• [Exercise goal]: Give only the number of lines in the records that include "factor".

(Scene difference descriptions)
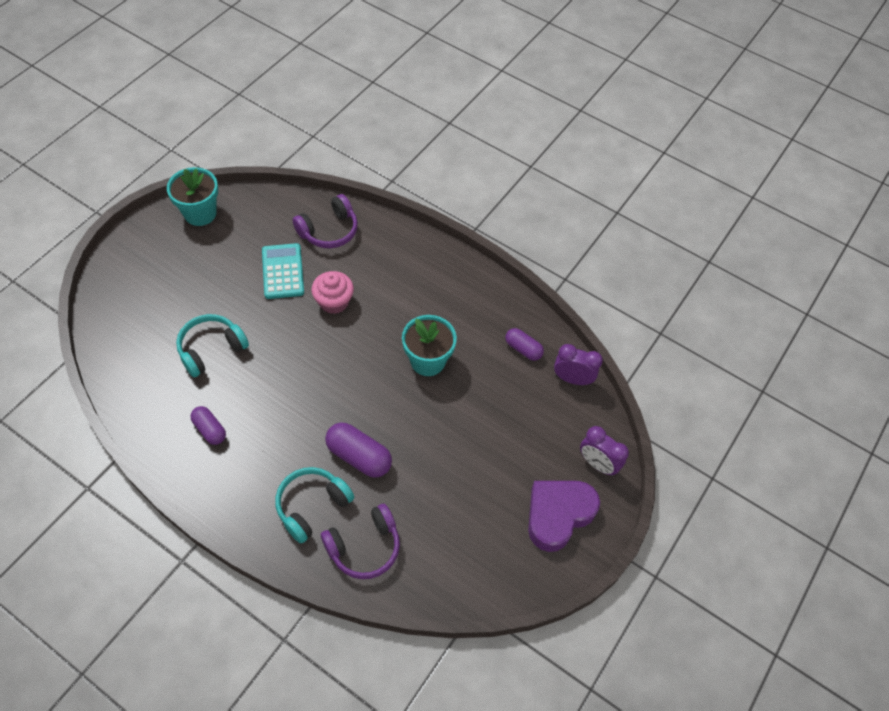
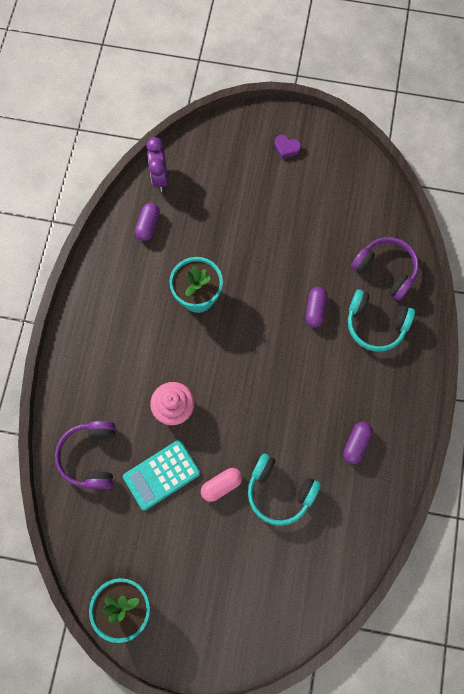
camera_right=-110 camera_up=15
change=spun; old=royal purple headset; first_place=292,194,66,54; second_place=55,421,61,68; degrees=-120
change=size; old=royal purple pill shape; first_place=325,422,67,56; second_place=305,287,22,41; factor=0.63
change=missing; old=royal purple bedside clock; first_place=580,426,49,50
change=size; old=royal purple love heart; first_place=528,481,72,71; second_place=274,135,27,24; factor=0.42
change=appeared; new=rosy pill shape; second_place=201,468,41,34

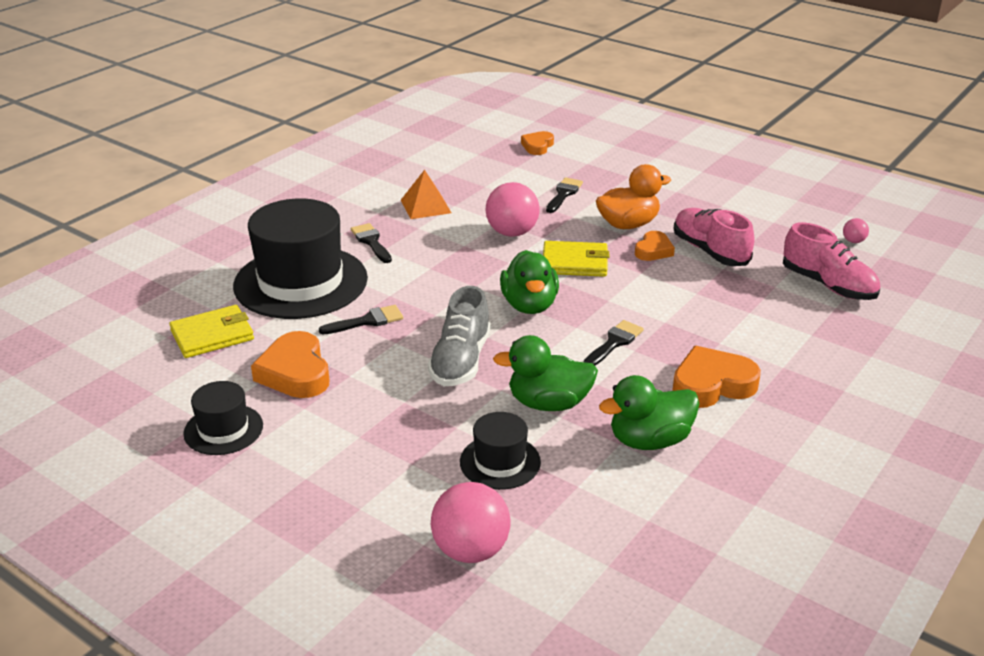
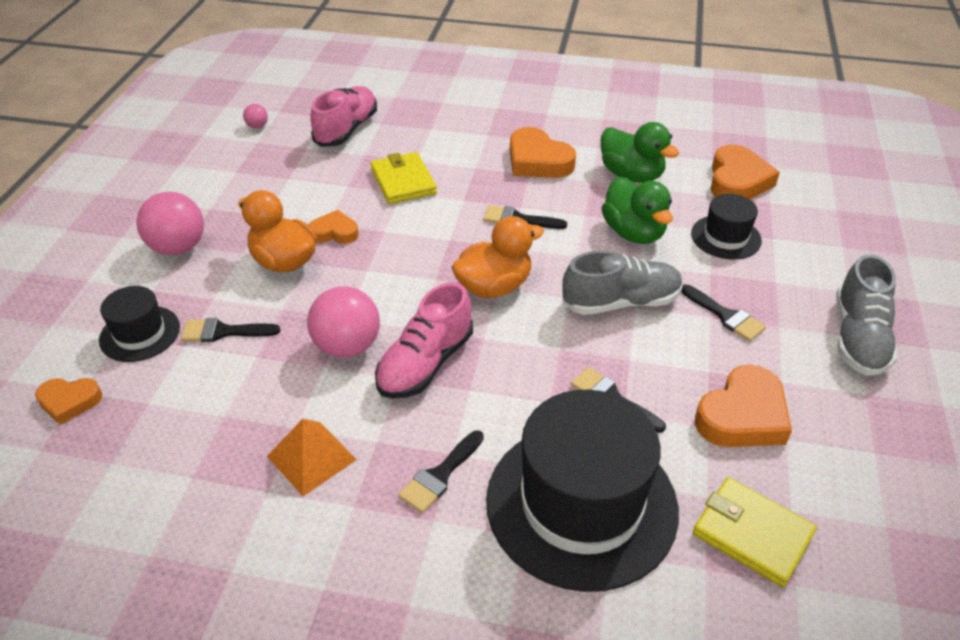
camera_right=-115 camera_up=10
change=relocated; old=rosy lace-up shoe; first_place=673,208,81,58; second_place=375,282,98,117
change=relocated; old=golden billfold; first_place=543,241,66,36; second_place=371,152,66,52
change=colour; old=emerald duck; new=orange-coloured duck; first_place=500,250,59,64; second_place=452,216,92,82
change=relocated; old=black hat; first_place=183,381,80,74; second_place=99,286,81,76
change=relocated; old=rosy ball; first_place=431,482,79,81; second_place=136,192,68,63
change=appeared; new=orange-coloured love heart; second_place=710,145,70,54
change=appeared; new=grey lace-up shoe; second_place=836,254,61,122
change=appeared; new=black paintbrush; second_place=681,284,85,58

• [Expected answer]: 2